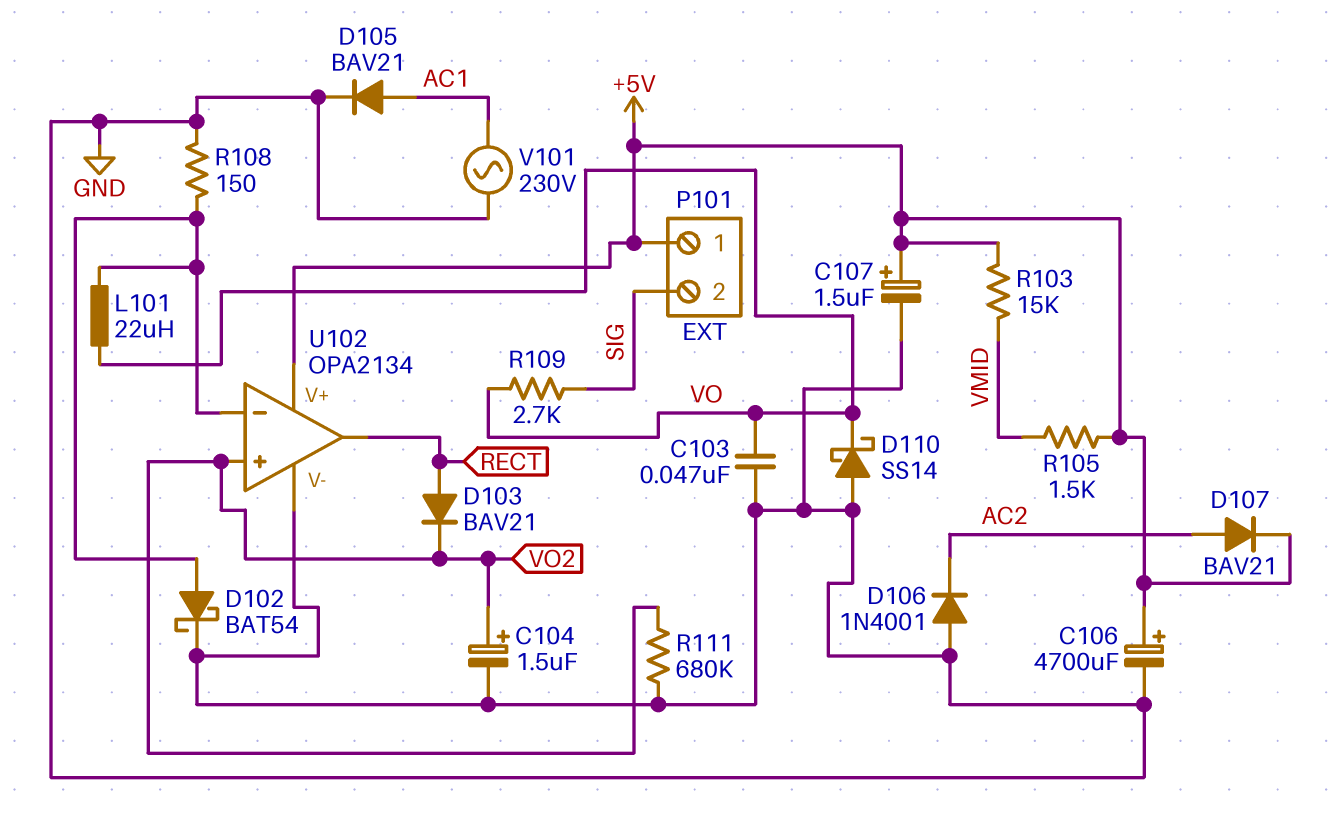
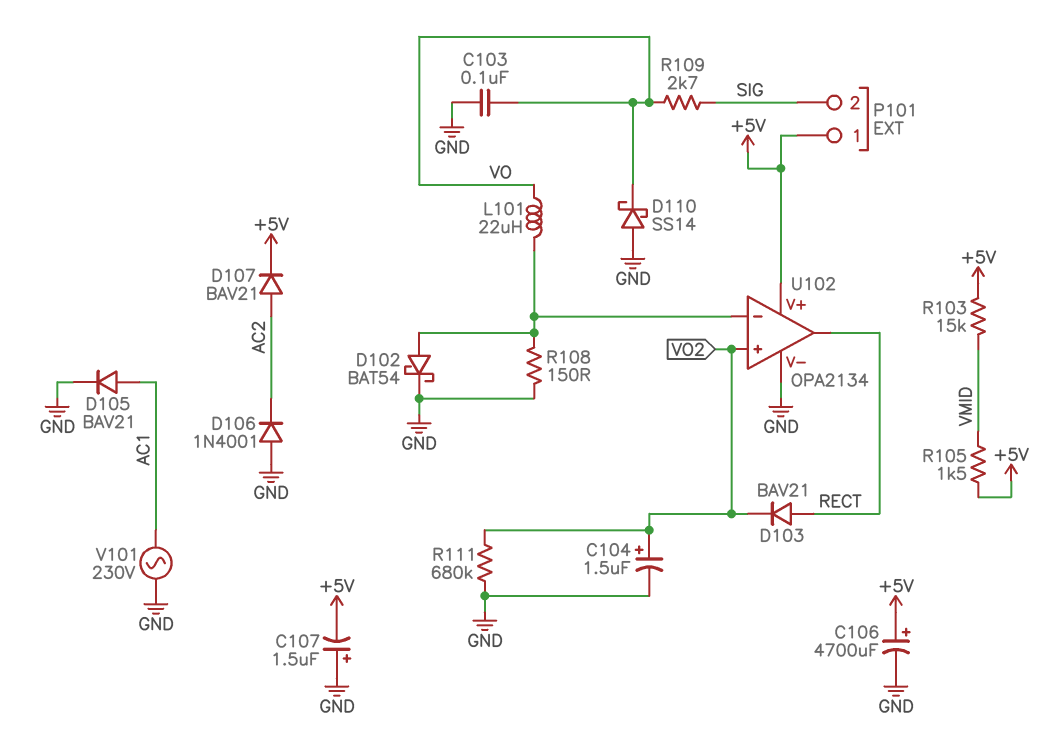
C103: 47nF (GND, VO) -> 100nF (GND, VO)
C107: 1.5uF (plus +5V, minus GND) -> 1.5uF (plus GND, minus +5V)

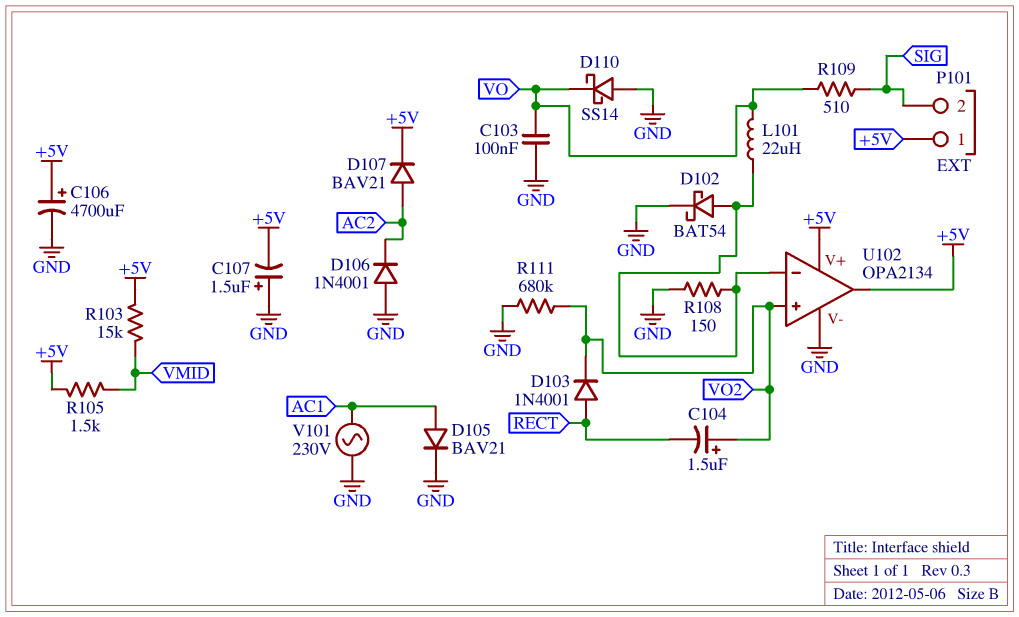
C104: 1.5uF (plus VO2, minus GND) -> 1.5uF (plus VO2, minus RECT)
D103: diode BAV21 (A RECT, K VO2) -> diode 1N4001 (A RECT, K VO2)
R109: 2.7k (SIG, VO) -> 510 (SIG, VO)
U102 pin out: RECT -> +5V

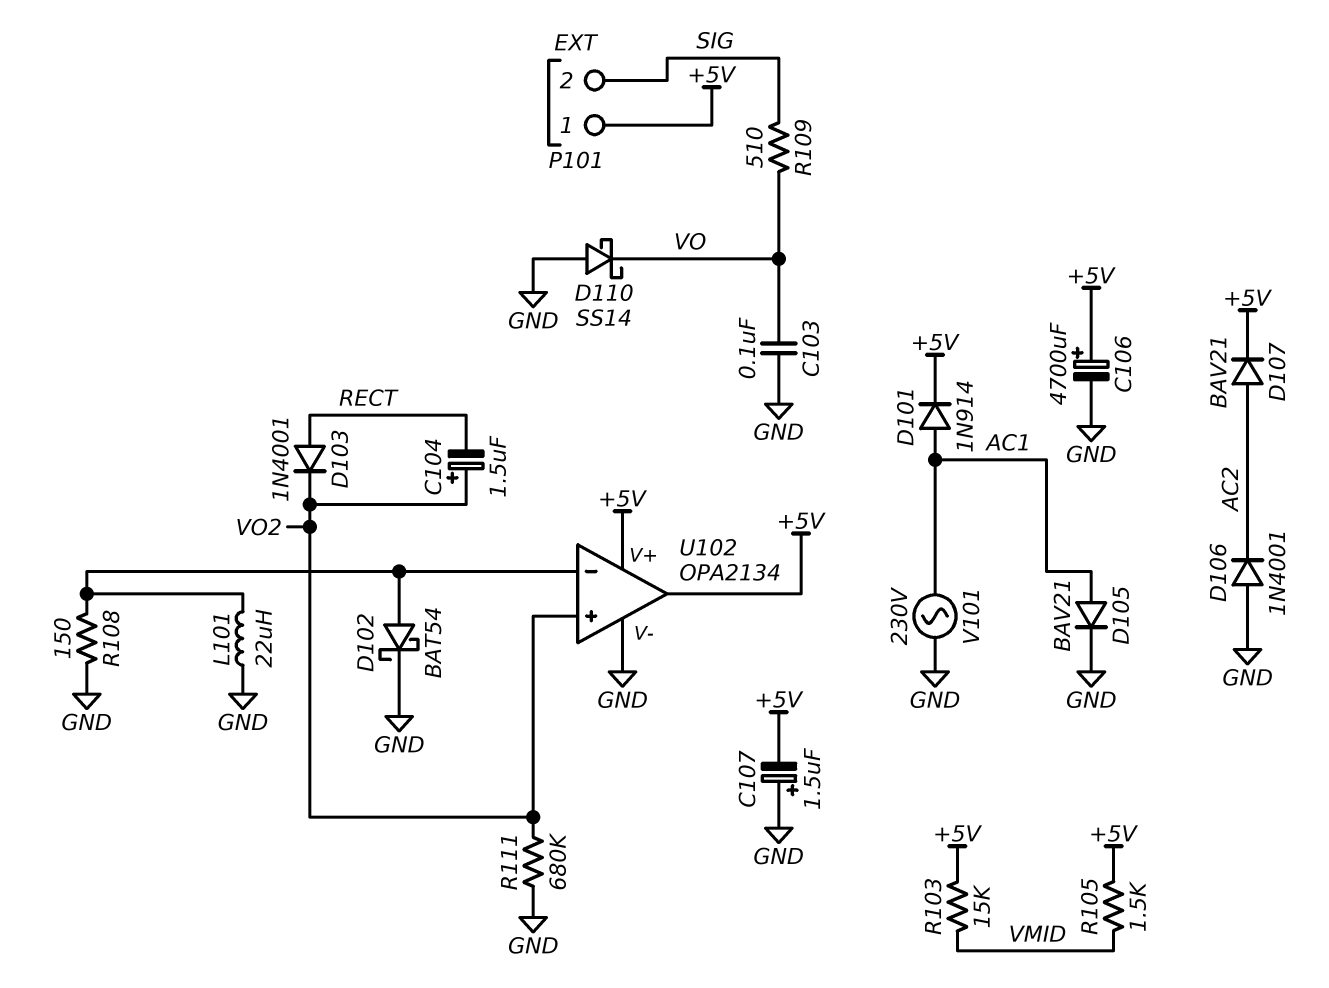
D101: none -> diode 1N914 (A AC1, K +5V)
L101: 22uH (U102/in-, VO) -> 22uH (GND, U102/in-)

------------------------------------------------

* [Assignment]: In the material above, tally every line with the string "diode" in it, then give that number alone.

* [Result of the task]: 2